PROBLEM:
Please reproduce, exactly and with nothing else, every line from the one containing "R1: none -> 33k (N019, N033)" through the last line of the records below.

[DATASET RECORDS — start]

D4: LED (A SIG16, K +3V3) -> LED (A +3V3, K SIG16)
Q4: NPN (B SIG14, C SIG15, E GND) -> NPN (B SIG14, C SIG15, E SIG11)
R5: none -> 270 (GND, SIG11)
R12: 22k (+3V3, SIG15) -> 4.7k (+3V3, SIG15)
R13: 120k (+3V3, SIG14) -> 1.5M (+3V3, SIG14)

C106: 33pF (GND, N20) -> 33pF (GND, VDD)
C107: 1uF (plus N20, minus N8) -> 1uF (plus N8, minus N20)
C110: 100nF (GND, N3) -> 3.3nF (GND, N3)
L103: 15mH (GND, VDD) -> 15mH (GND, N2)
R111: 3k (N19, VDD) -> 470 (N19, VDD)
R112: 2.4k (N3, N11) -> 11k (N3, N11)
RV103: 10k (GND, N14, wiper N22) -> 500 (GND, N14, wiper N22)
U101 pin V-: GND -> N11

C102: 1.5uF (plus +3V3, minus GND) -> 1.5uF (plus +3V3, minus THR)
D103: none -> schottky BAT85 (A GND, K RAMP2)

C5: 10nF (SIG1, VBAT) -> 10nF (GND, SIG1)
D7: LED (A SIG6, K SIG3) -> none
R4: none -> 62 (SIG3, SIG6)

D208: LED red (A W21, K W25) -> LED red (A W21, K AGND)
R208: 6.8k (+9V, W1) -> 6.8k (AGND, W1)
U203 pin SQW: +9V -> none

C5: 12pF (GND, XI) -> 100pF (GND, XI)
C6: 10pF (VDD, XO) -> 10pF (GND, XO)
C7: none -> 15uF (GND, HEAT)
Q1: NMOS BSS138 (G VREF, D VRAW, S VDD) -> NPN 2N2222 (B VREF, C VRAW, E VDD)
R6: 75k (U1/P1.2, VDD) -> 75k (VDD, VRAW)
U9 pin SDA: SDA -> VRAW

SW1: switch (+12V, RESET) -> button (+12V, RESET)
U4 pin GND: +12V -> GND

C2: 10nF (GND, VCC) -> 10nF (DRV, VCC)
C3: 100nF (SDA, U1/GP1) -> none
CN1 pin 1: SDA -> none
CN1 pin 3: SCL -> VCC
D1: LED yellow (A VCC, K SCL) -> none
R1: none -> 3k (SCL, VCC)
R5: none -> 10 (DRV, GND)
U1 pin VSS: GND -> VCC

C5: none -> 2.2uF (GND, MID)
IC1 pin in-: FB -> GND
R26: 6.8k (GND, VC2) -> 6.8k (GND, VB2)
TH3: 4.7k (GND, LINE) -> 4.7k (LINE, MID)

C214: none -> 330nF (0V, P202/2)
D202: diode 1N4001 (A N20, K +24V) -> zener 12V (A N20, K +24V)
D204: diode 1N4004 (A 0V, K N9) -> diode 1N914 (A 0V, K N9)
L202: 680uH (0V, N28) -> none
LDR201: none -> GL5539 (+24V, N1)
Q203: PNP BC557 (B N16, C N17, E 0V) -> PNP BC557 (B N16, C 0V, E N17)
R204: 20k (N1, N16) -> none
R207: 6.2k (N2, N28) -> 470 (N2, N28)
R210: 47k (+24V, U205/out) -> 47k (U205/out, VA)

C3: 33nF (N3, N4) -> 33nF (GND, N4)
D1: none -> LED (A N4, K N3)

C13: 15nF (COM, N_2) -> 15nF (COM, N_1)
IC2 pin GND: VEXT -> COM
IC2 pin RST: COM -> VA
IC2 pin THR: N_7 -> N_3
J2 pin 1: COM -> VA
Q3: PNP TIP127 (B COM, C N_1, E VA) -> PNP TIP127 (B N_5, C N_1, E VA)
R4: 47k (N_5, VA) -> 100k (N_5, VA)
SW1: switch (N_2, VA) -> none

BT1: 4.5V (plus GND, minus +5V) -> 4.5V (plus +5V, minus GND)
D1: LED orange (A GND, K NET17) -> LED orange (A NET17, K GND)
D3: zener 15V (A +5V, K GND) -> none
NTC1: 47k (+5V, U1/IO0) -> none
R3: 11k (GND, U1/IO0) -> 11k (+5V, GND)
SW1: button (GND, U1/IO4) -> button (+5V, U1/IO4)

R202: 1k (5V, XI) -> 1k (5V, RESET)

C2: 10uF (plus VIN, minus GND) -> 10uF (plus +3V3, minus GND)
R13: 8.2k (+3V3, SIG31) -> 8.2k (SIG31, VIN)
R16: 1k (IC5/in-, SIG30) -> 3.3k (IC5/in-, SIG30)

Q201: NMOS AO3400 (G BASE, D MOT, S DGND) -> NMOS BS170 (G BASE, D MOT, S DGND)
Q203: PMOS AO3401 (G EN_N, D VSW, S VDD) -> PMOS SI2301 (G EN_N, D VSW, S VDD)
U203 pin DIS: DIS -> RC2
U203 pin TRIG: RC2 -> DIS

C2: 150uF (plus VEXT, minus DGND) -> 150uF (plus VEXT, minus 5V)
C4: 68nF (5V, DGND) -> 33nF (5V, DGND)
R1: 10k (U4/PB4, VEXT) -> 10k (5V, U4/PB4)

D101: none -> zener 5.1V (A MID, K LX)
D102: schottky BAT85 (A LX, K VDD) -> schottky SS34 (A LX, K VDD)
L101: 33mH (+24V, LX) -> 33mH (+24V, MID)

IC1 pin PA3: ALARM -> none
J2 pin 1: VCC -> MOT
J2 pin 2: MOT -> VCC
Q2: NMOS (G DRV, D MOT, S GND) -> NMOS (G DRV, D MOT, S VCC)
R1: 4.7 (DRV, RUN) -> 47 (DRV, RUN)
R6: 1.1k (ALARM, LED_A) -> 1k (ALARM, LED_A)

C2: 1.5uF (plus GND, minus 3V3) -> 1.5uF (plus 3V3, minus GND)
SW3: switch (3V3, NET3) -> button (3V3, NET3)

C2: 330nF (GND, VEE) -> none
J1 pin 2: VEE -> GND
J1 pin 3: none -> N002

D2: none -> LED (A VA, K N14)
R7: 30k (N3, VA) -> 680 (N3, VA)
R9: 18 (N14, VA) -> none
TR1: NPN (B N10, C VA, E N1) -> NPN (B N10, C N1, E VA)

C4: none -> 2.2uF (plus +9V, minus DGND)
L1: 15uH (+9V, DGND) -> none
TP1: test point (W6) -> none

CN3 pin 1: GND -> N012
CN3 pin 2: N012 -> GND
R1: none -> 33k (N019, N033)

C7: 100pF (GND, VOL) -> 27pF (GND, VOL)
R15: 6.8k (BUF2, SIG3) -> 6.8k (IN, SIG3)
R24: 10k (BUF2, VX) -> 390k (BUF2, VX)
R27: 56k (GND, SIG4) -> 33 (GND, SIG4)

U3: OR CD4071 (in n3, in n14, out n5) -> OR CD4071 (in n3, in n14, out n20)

[DATASET RECORDS — finish]

RESULT BELOW:
R1: none -> 33k (N019, N033)

C7: 100pF (GND, VOL) -> 27pF (GND, VOL)
R15: 6.8k (BUF2, SIG3) -> 6.8k (IN, SIG3)
R24: 10k (BUF2, VX) -> 390k (BUF2, VX)
R27: 56k (GND, SIG4) -> 33 (GND, SIG4)

U3: OR CD4071 (in n3, in n14, out n5) -> OR CD4071 (in n3, in n14, out n20)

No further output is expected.